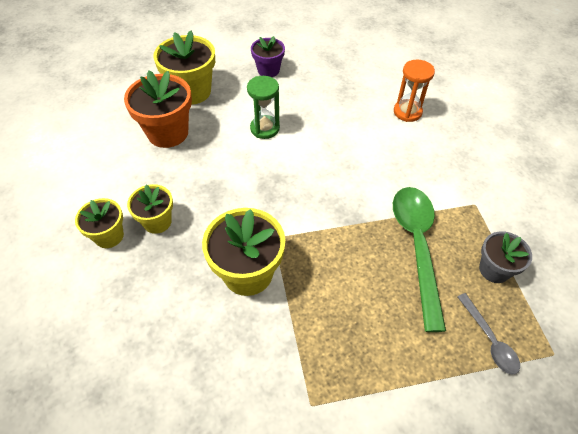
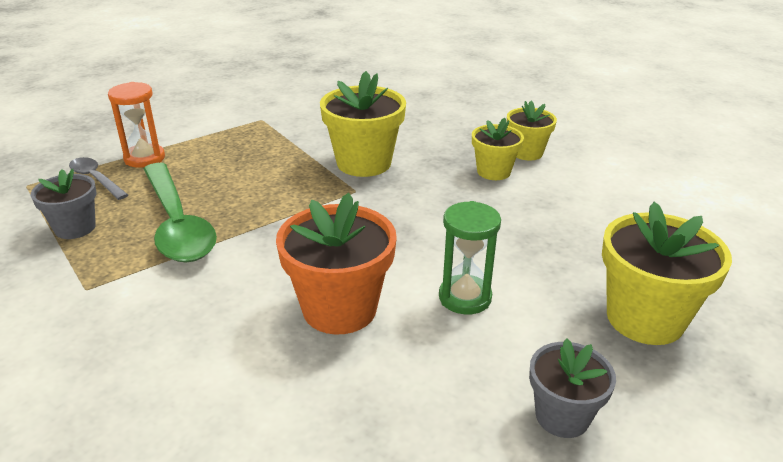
camera: 155 degrees right, 20 degrees down
orange flower pot [124,70,192,148] -> orange flower pot moved to [276,193,397,335]
purple flower pot [251,36,285,77] -> grey flower pot [529,338,616,438]
orange hourglass [394,60,435,122] -> orange hourglass moved to [108,82,165,168]

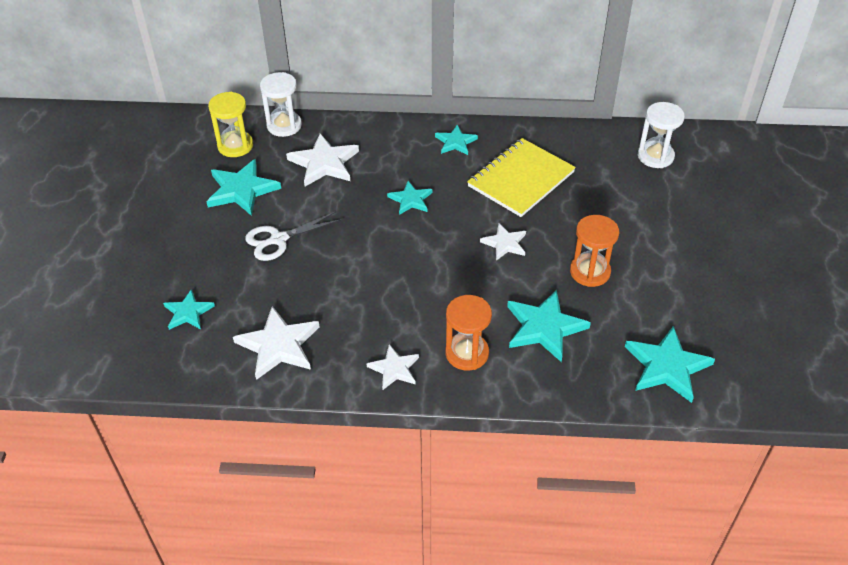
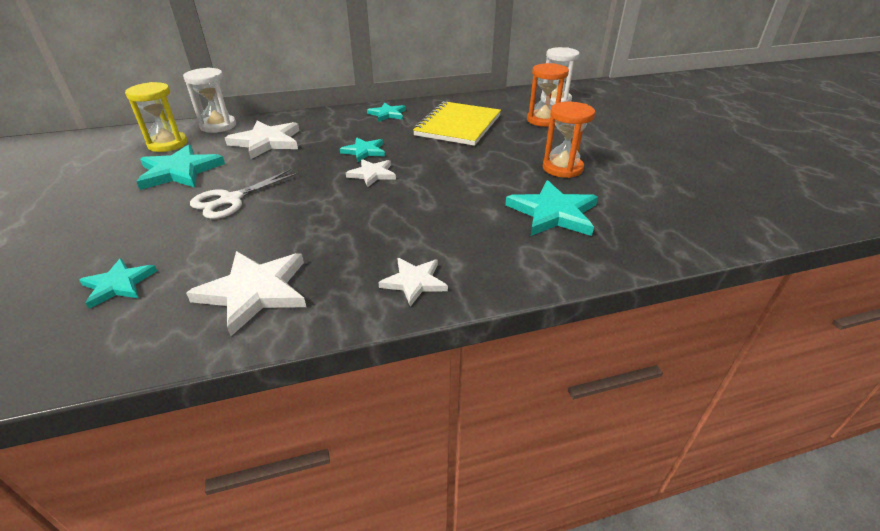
camera: 20 degrees left, 10 degrees down
orange hourglass [445,295,492,371] -> orange hourglass moved to [527,63,569,127]
white star [480,223,526,261] -> white star moved to [346,159,396,187]
turquoise star [625,326,715,403] -> none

● ● ● ● ●

» What is being asked
Omit the pictures; restate every entry word for word.

» Output of the task
camera: 155 degrees right, 20 degrees down
orange flower pot [124,70,192,148] -> orange flower pot moved to [276,193,397,335]
purple flower pot [251,36,285,77] -> grey flower pot [529,338,616,438]
orange hourglass [394,60,435,122] -> orange hourglass moved to [108,82,165,168]

camera: 20 degrees left, 10 degrees down
orange hourglass [445,295,492,371] -> orange hourglass moved to [527,63,569,127]
white star [480,223,526,261] -> white star moved to [346,159,396,187]
turquoise star [625,326,715,403] -> none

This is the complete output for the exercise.